> **Task prompt**
Reproduce every line of the records below verbatim, omitting the pictures.

──────

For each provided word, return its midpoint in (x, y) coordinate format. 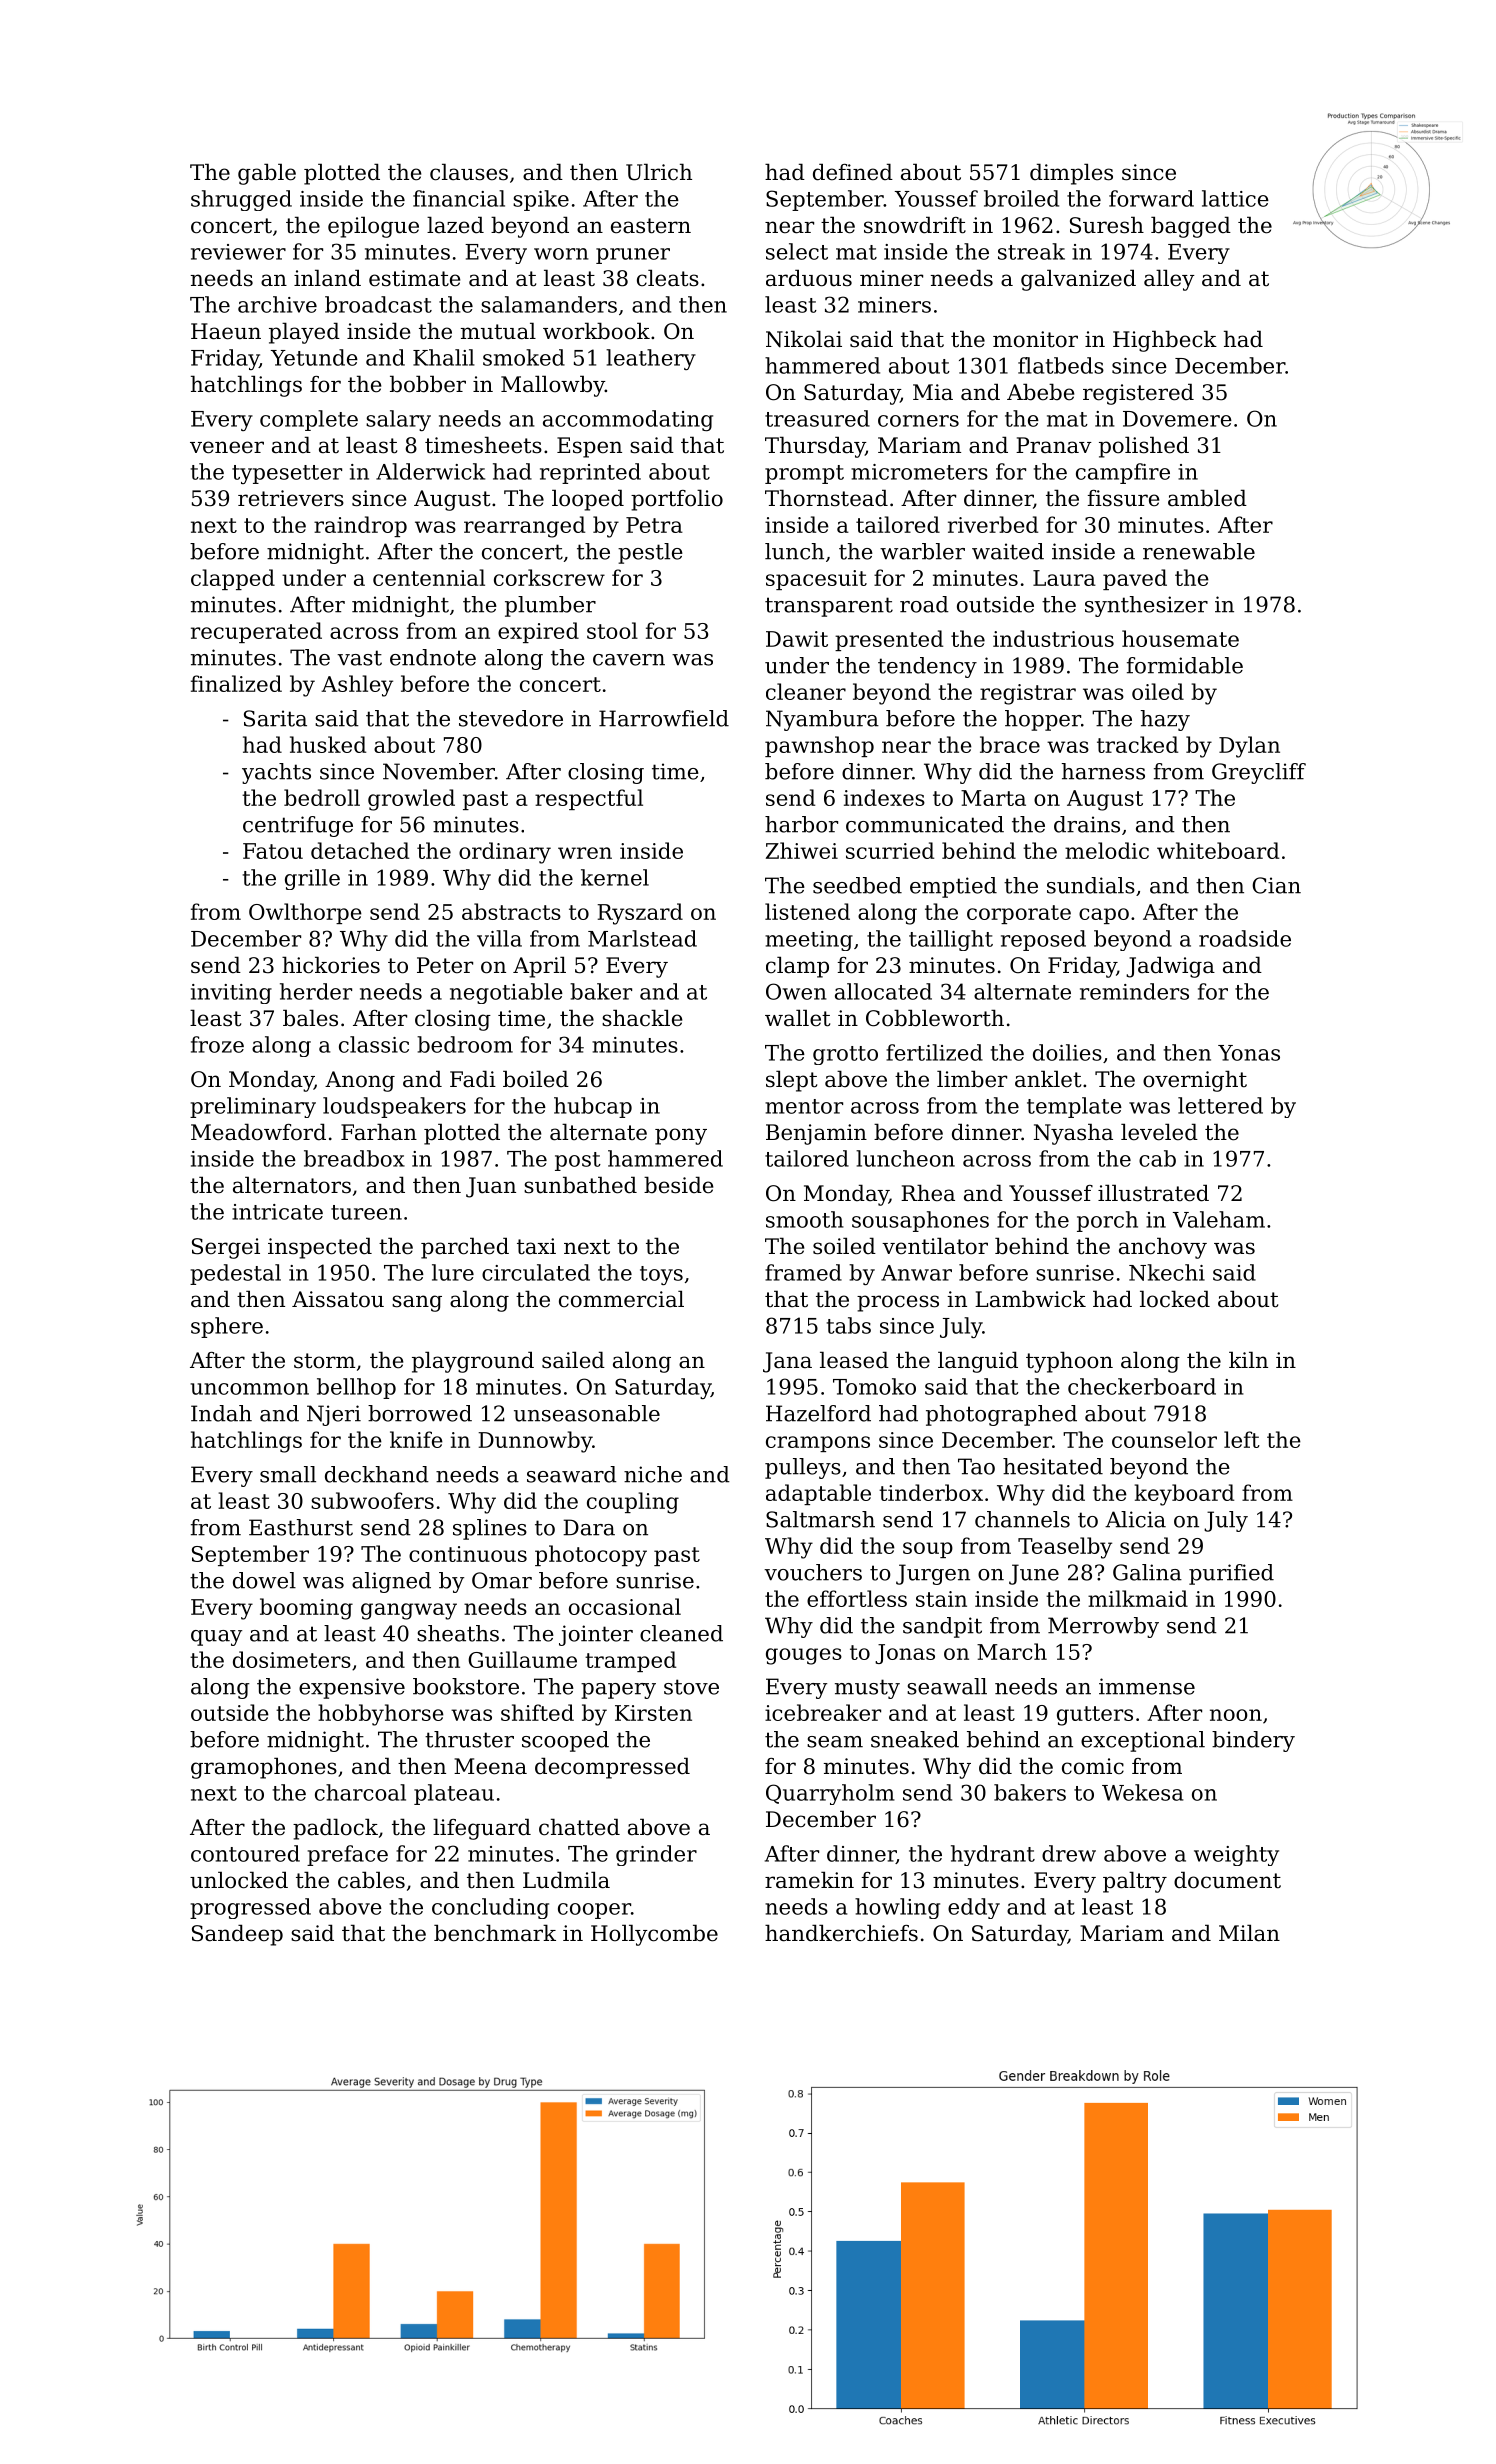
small (288, 1474)
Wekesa (1142, 1792)
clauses (469, 172)
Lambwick (1030, 1299)
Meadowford (258, 1132)
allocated (883, 991)
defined (853, 172)
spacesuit (816, 580)
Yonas (1249, 1053)
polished (1144, 447)
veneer (227, 447)
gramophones (264, 1768)
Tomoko (874, 1386)
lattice (1235, 198)
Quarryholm (830, 1794)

──────

> **Exercise output**
For each provided word, return its midpoint in (x, y) coordinate format. 
small (288, 1474)
Wekesa (1142, 1792)
clauses (469, 172)
Lambwick (1030, 1299)
Meadowford (258, 1132)
allocated (883, 991)
defined (853, 172)
spacesuit (816, 580)
Yonas (1249, 1053)
polished (1144, 447)
veneer (227, 447)
gramophones (264, 1768)
Tomoko (874, 1386)
lattice (1235, 198)
Quarryholm (830, 1794)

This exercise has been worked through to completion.